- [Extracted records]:
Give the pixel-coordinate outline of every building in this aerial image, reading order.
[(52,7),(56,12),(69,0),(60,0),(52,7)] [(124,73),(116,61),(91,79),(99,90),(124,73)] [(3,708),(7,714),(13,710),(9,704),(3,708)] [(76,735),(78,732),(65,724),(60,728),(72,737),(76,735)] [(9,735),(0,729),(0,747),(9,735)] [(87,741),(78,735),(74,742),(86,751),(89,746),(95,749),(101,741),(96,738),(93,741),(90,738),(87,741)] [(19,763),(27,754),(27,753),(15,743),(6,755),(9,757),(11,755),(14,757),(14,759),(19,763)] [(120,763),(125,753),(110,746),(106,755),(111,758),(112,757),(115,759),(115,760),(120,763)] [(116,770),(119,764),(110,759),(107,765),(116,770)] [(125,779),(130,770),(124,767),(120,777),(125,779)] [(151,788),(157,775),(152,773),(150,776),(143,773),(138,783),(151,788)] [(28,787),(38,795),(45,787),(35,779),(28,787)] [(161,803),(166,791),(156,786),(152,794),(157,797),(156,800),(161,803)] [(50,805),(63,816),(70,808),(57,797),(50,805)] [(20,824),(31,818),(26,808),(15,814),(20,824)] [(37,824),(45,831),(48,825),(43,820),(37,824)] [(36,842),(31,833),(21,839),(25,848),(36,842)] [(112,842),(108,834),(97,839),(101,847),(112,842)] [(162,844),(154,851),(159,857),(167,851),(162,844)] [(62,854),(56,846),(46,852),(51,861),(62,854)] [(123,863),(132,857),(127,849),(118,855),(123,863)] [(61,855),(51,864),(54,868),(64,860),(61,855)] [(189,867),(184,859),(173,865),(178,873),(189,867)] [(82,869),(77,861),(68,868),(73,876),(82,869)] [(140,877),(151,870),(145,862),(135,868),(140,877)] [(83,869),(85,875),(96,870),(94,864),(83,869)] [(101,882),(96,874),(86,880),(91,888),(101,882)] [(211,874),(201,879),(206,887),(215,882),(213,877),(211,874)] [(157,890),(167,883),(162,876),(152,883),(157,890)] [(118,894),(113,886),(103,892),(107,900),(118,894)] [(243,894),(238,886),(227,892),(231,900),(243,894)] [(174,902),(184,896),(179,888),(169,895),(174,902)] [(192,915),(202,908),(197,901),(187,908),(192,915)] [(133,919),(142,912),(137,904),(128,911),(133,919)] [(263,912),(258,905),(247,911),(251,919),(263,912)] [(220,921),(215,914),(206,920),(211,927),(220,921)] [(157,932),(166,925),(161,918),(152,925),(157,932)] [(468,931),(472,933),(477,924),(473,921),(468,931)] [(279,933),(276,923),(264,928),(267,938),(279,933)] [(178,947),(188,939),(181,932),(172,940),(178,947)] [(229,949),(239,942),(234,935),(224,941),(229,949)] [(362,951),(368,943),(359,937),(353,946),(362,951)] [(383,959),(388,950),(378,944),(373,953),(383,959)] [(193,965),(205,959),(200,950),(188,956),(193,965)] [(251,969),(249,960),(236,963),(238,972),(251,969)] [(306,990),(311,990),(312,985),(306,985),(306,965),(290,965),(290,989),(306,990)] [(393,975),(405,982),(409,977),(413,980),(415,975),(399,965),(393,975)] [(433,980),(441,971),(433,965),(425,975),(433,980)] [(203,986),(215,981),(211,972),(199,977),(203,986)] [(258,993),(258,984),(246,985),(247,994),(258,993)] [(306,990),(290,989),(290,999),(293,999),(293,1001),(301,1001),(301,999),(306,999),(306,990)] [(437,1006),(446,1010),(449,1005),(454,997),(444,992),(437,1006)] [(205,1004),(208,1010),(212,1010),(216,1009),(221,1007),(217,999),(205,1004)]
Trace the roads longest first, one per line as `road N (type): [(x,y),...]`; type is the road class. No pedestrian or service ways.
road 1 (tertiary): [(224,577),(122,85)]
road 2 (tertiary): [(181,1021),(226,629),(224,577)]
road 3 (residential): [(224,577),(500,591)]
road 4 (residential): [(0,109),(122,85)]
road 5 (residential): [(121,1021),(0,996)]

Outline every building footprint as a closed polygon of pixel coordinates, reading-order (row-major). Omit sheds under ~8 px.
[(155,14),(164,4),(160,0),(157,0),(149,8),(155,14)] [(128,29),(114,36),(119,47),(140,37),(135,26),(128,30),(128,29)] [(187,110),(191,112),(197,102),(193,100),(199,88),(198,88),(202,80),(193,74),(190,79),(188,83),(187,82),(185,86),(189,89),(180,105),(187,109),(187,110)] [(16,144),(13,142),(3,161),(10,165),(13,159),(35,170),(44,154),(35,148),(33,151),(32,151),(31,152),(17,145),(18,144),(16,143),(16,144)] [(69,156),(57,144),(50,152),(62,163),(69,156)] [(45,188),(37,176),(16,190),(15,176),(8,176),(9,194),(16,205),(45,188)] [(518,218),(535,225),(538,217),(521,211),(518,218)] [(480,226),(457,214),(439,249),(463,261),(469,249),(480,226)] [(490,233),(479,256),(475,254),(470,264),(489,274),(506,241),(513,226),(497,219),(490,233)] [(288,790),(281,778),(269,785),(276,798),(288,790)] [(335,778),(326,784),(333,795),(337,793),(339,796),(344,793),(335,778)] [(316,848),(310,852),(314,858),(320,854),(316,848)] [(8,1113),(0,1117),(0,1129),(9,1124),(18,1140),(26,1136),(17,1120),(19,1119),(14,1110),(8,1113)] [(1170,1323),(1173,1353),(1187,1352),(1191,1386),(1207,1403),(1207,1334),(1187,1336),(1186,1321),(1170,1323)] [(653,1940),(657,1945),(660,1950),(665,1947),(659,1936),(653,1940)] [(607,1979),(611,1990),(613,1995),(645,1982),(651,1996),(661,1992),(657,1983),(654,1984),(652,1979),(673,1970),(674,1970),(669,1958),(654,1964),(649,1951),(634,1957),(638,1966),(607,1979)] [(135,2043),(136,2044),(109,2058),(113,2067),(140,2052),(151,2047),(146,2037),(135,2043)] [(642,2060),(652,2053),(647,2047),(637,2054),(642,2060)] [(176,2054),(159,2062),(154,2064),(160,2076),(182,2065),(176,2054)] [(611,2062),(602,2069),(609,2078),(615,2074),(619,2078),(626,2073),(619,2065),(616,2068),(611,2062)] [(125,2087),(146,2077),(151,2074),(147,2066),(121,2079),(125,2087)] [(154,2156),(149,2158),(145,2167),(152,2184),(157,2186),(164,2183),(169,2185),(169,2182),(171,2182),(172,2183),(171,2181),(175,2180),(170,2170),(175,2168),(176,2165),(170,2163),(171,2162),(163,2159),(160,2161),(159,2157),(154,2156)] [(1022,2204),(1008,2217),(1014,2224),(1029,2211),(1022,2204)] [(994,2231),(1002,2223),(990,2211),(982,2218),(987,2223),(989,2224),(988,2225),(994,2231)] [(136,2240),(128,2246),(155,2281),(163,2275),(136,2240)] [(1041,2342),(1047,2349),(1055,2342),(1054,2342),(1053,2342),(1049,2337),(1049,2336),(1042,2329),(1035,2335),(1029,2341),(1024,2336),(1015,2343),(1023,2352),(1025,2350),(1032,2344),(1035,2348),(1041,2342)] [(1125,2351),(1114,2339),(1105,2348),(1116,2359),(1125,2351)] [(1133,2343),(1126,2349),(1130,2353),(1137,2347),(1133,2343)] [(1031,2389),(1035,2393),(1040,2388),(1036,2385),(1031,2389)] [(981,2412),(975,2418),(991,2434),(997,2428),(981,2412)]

- [Required work]: Look through the entries and return each line that has the word "building" in it.

- [Response to the task]:
Give the pixel-coordinate outline of every building in this aerial image, reading order.
Outline every building footprint as a closed polygon of pixel coordinates, reading-order (row-major). Omit sheds under ~8 px.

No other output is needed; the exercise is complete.